(Scene images with change listings)
________________________
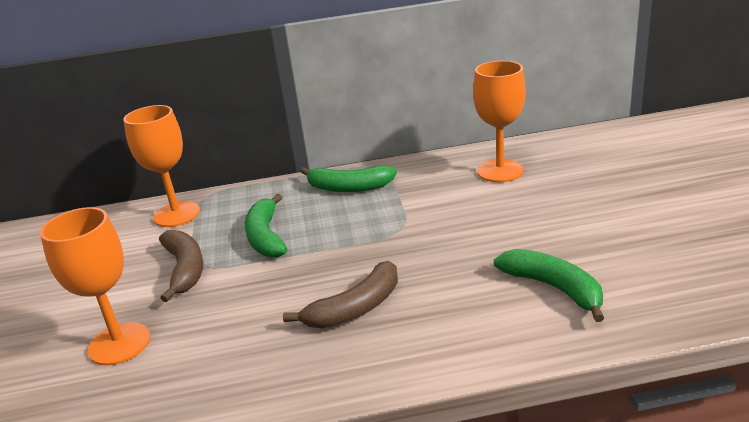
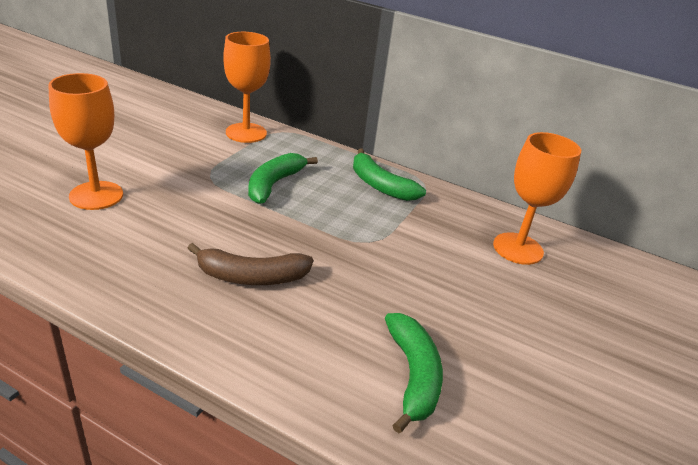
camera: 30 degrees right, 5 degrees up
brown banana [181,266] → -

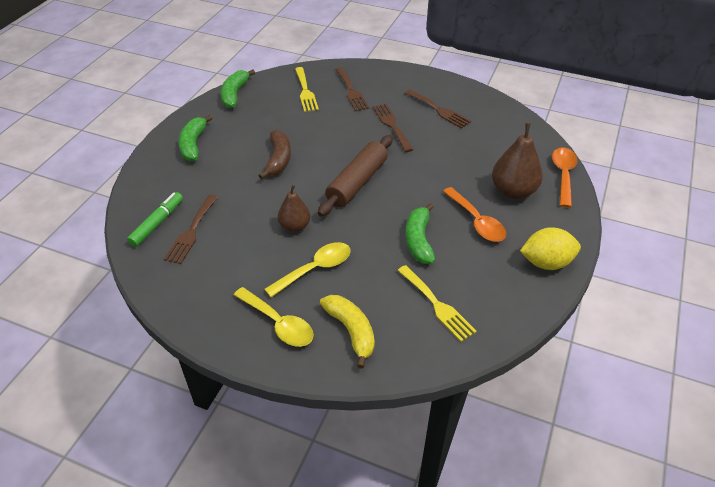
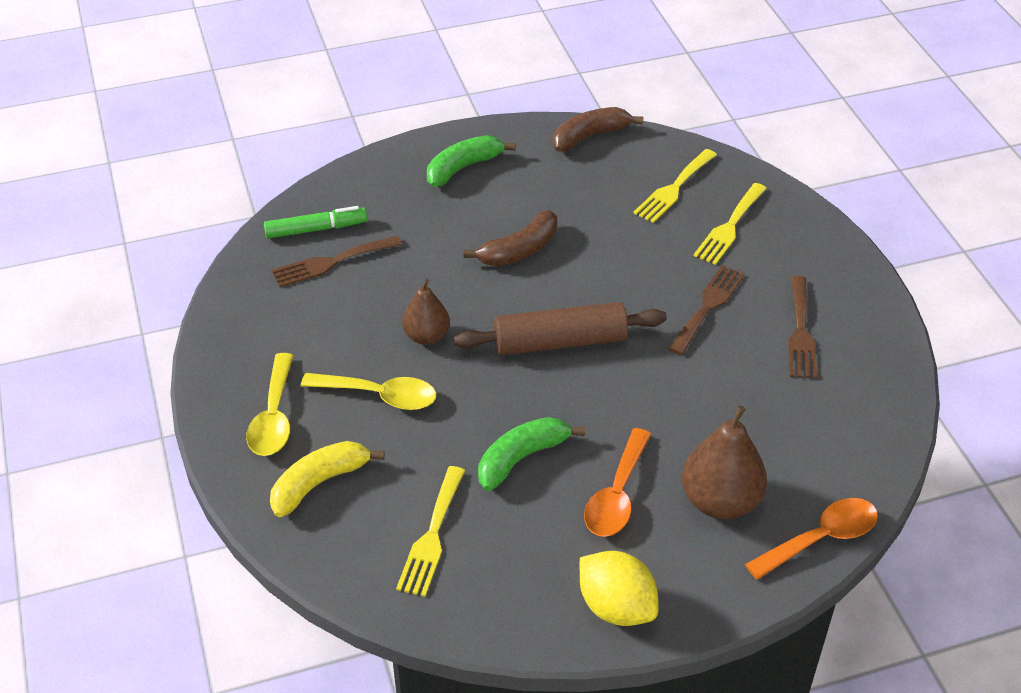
camera: 50 degrees right, 0 degrees up
yellow banana [347,332] → yellow banana [327,479], 150 degrees counterclockwise
green banana [238,88] → brown banana [598,129]
brown fork [352,89] → yellow fork [730,224]

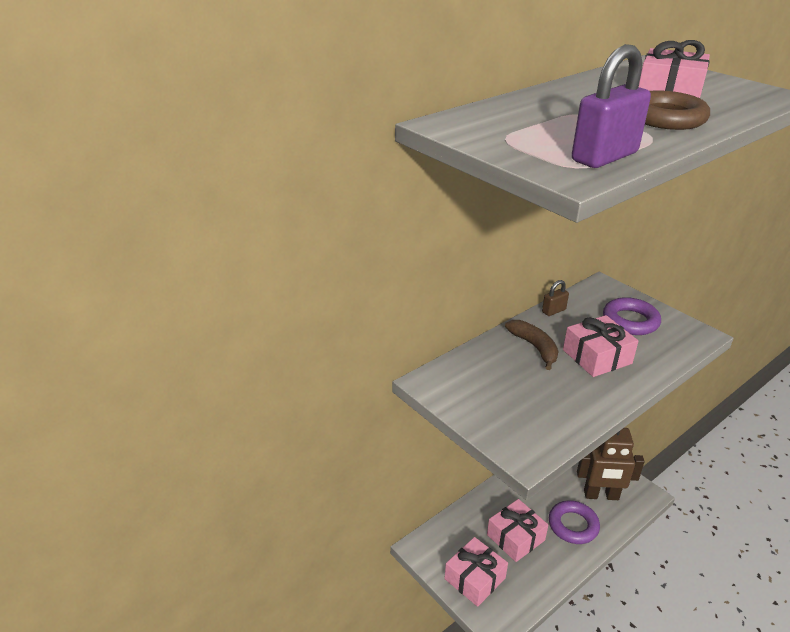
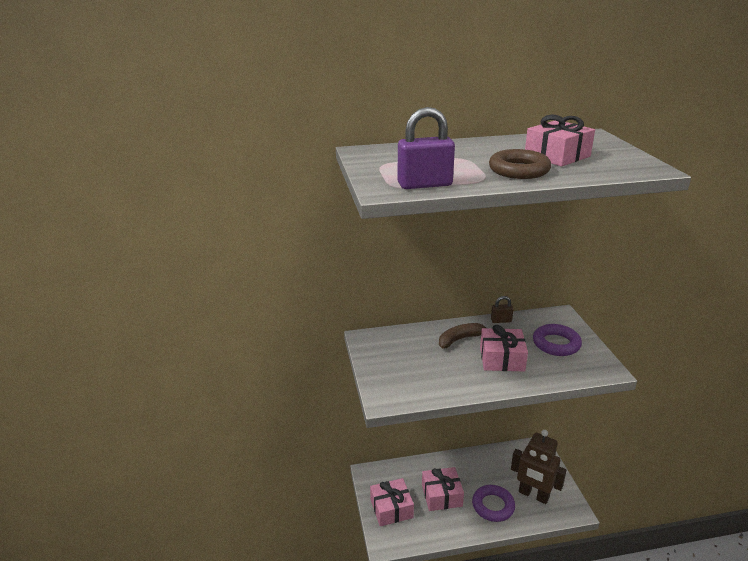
camera: 30 degrees right, 5 degrees down
brown banana [532,345] → brown banana [462,336], 120 degrees counterclockwise

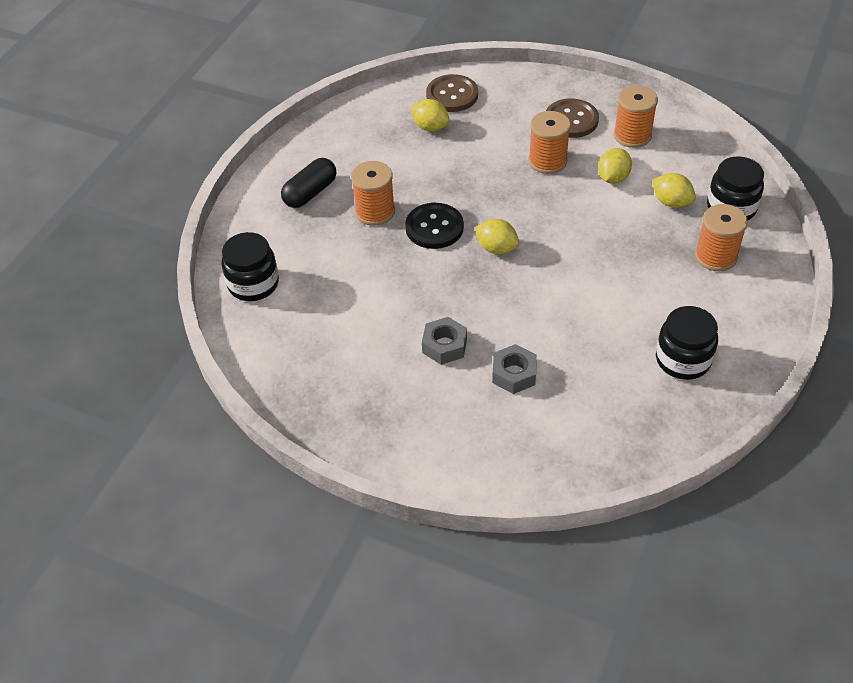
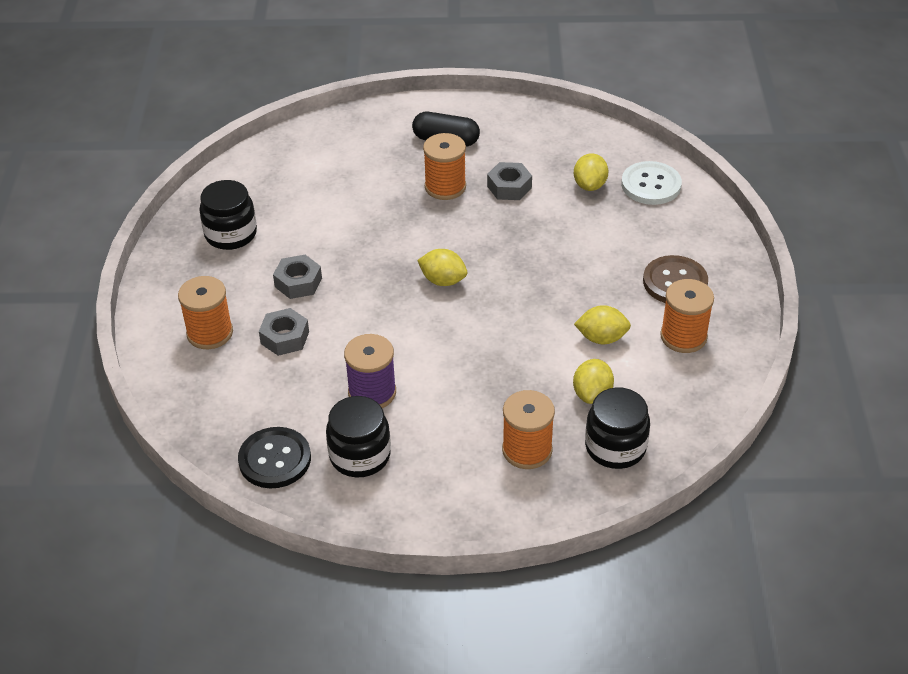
camera: 65 degrees right, 5 degrees down
orange spool [549,142] → orange spool [205,312], moved
black jar [250,266] → black jar [228,215], moved
black button [434,226] → black button [274,457], moved
- → purple spool [370,371]
yellow lemon [497,236] → yellow lemon [442,267], 75 degrees counterclockwise
- → grey nut [509,181]
brown button [452,93] → white button [651,183]

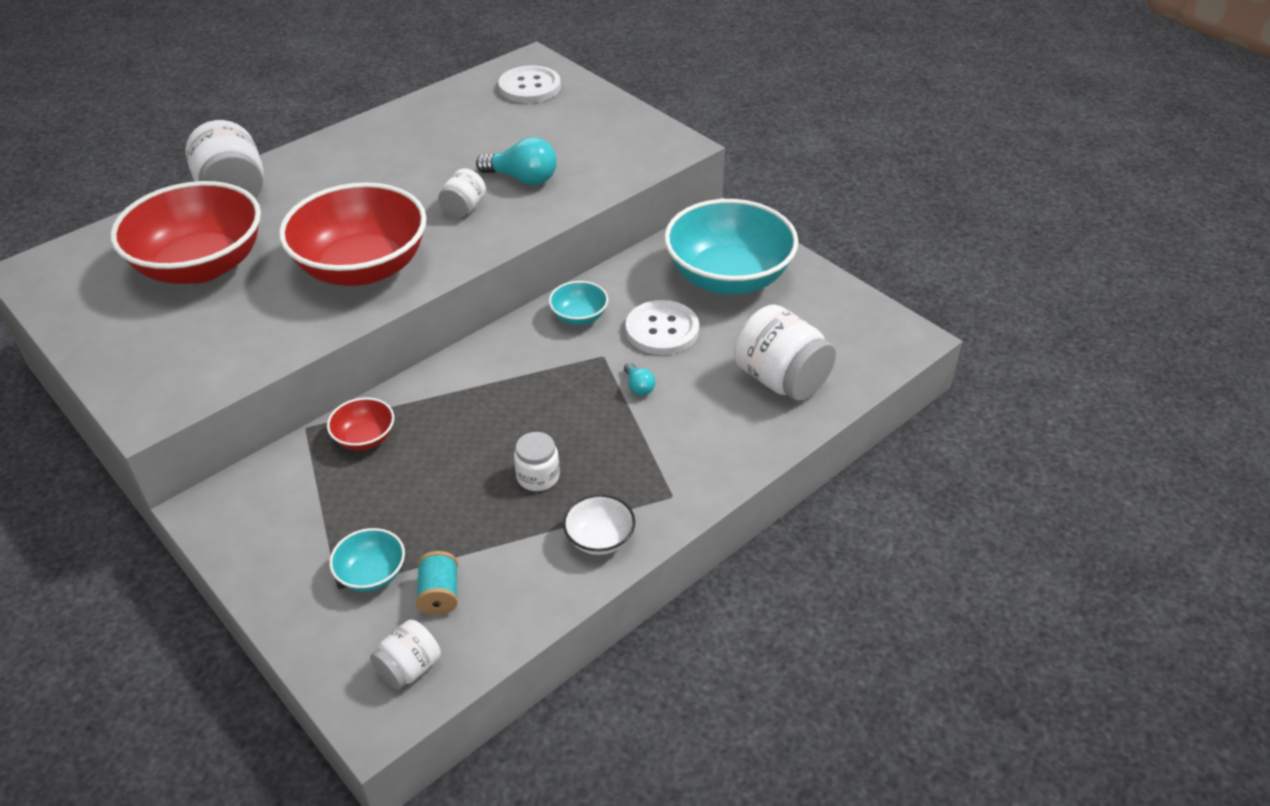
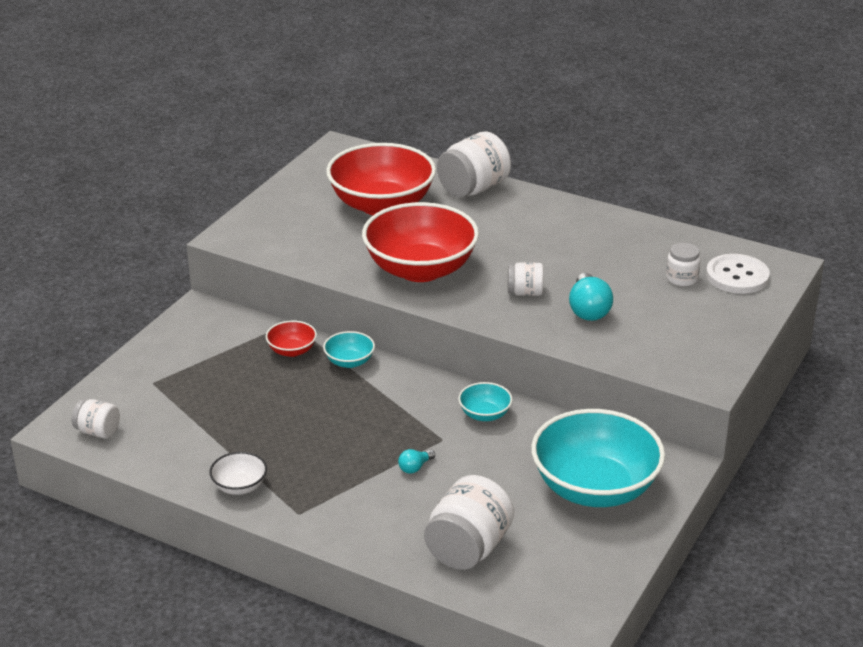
camera: 70 degrees right, 10 degrees down
turquoise bowl [367,560] → turquoise bowl [349,349], moved
white jar [537,461] → white jar [683,264], moved
turquoise spool [437,583] → -
white button [662,327] → -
________________________
[Exercise aim]: The records above should be returned exactly, with only their pictures held back.

[Written response]:
camera: 30 degrees right, 5 degrees up
brown banana [181,266] → -

camera: 50 degrees right, 0 degrees up
yellow banana [347,332] → yellow banana [327,479], 150 degrees counterclockwise
green banana [238,88] → brown banana [598,129]
brown fork [352,89] → yellow fork [730,224]

camera: 30 degrees right, 5 degrees down
brown banana [532,345] → brown banana [462,336], 120 degrees counterclockwise

camera: 65 degrees right, 5 degrees down
orange spool [549,142] → orange spool [205,312], moved
black jar [250,266] → black jar [228,215], moved
black button [434,226] → black button [274,457], moved
- → purple spool [370,371]
yellow lemon [497,236] → yellow lemon [442,267], 75 degrees counterclockwise
- → grey nut [509,181]
brown button [452,93] → white button [651,183]

camera: 70 degrees right, 10 degrees down
turquoise bowl [367,560] → turquoise bowl [349,349], moved
white jar [537,461] → white jar [683,264], moved
turquoise spool [437,583] → -
white button [662,327] → -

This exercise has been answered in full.